WORK TASK:
Without the pictures, give every record again exactly.

(Edit tracking data)
_ _ _
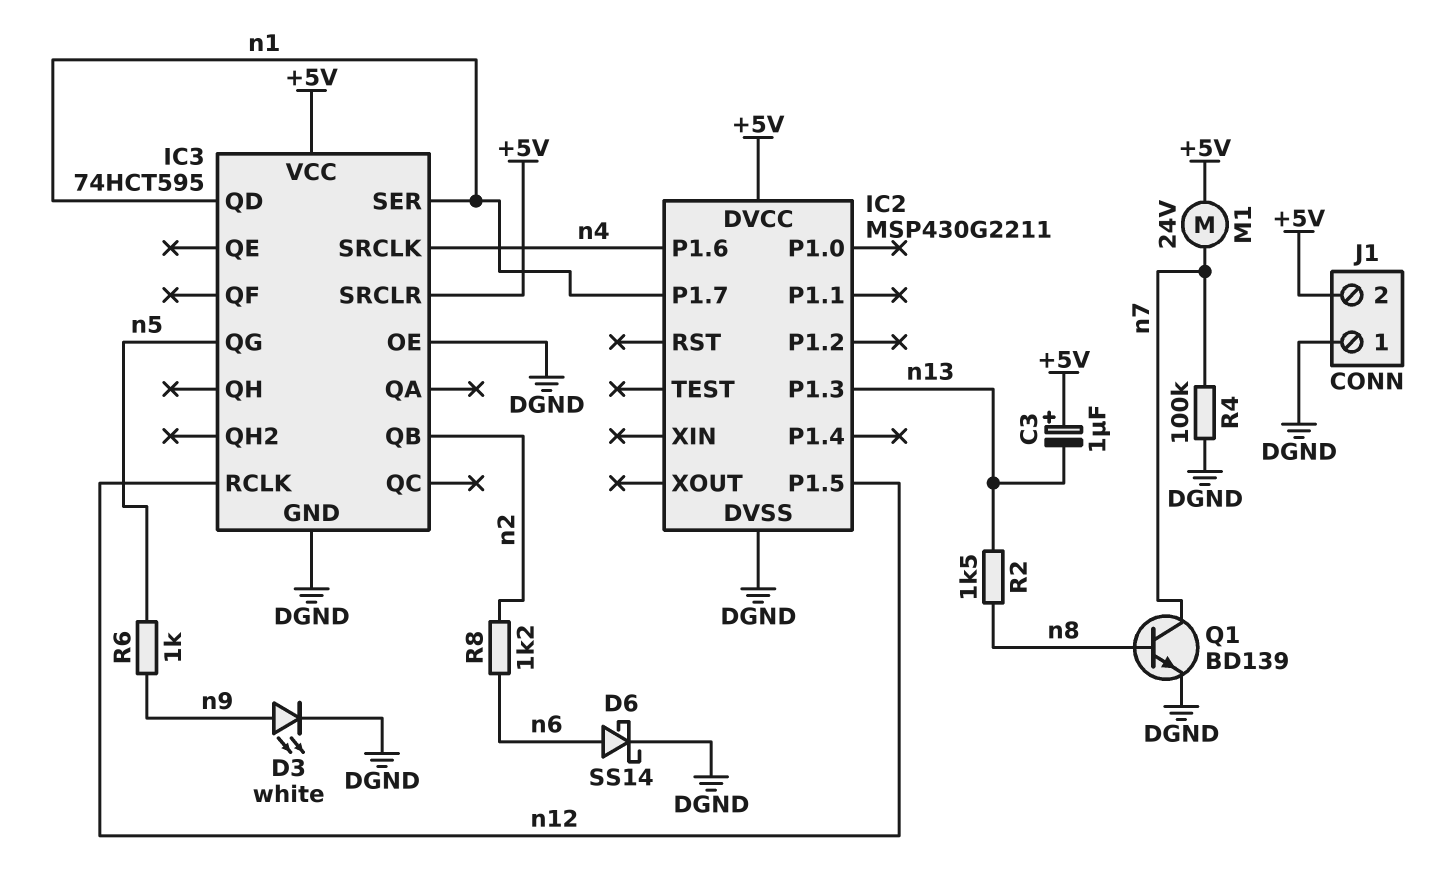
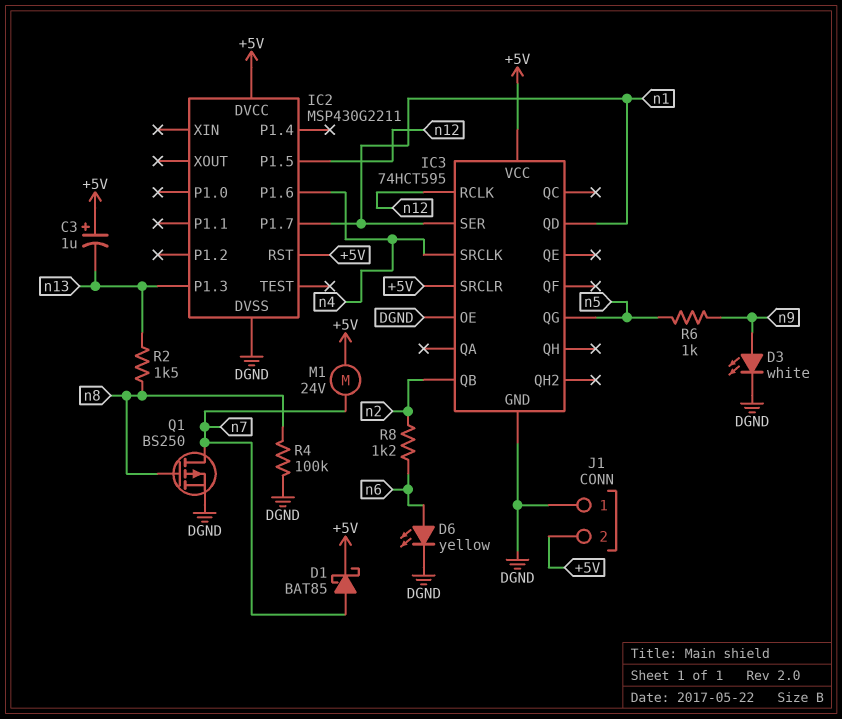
D1: none -> schottky BAT85 (A n7, K +5V)
D6: schottky SS14 (A n6, K DGND) -> LED yellow (A n6, K DGND)
IC2 pin RST: none -> +5V
Q1: NPN BD139 (B n8, C n7, E DGND) -> PMOS BS250 (G n8, D n7, S DGND)
R4: 100k (DGND, n7) -> 100k (DGND, n8)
_ _ _
TASK RESPONSE:
D1: none -> schottky BAT85 (A n7, K +5V)
D6: schottky SS14 (A n6, K DGND) -> LED yellow (A n6, K DGND)
IC2 pin RST: none -> +5V
Q1: NPN BD139 (B n8, C n7, E DGND) -> PMOS BS250 (G n8, D n7, S DGND)
R4: 100k (DGND, n7) -> 100k (DGND, n8)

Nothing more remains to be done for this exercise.